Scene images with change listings
==========
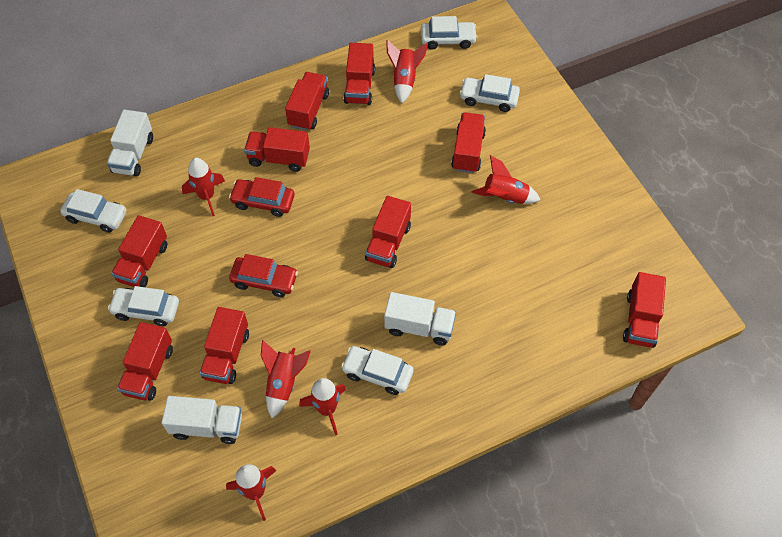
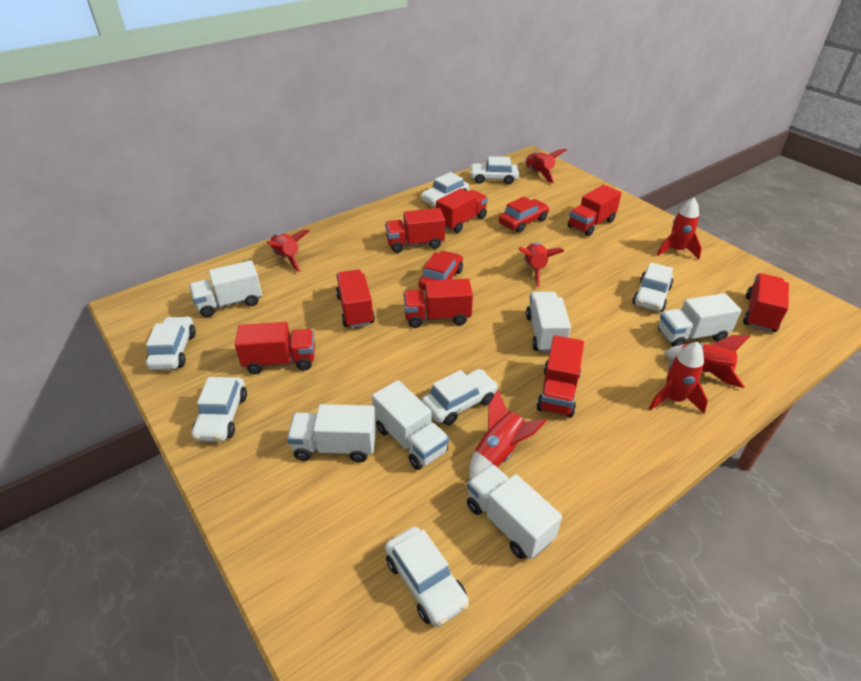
red rocket: 6 -> 7
red truck: 9 -> 8
white car: 5 -> 7
white truck: 3 -> 6

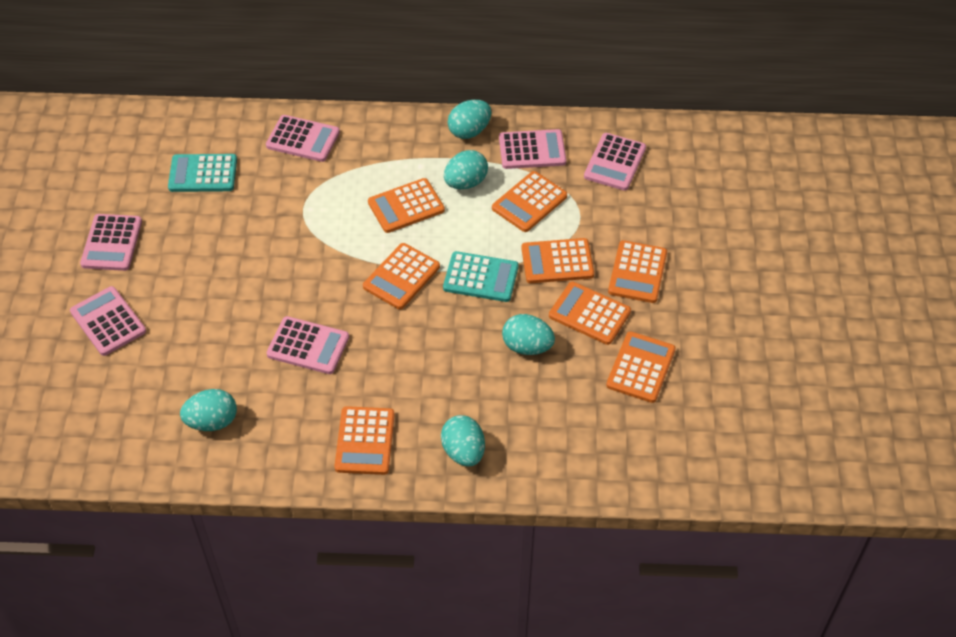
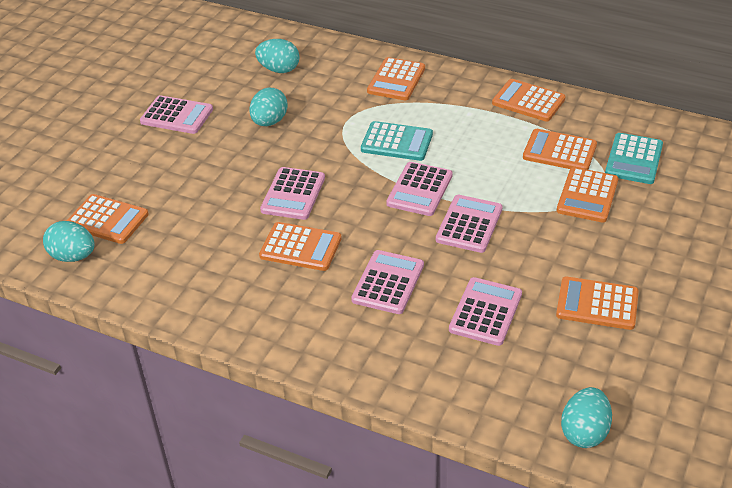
orange calculator: 8 -> 7
turquoise egg: 5 -> 4

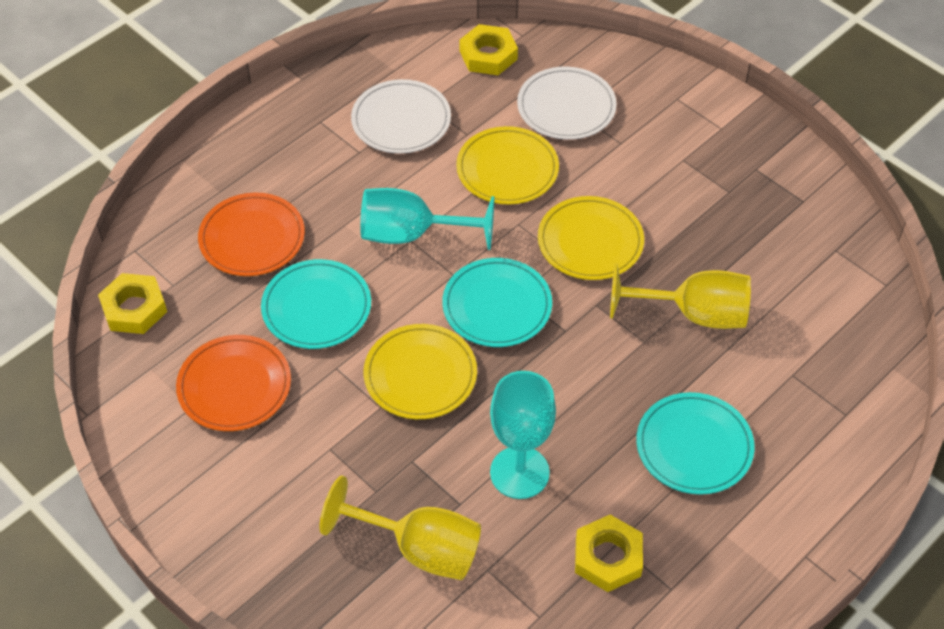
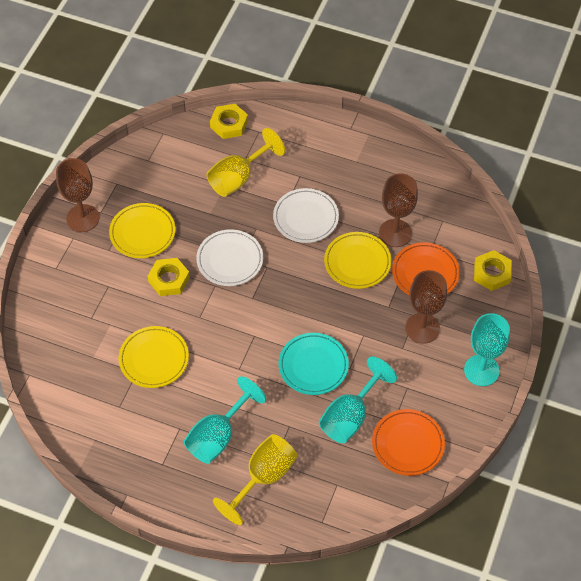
brown goblet: 0 -> 3
turquoise goblet: 2 -> 3
turquoise plate: 3 -> 1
==========
## Exercise
Copy out exactly the lines between the line containing "white car: 5 -> 7" and the end of the entries, including both, and leave the pictures behind.

## Task output
white car: 5 -> 7
white truck: 3 -> 6

orange calculator: 8 -> 7
turquoise egg: 5 -> 4

brown goblet: 0 -> 3
turquoise goblet: 2 -> 3
turquoise plate: 3 -> 1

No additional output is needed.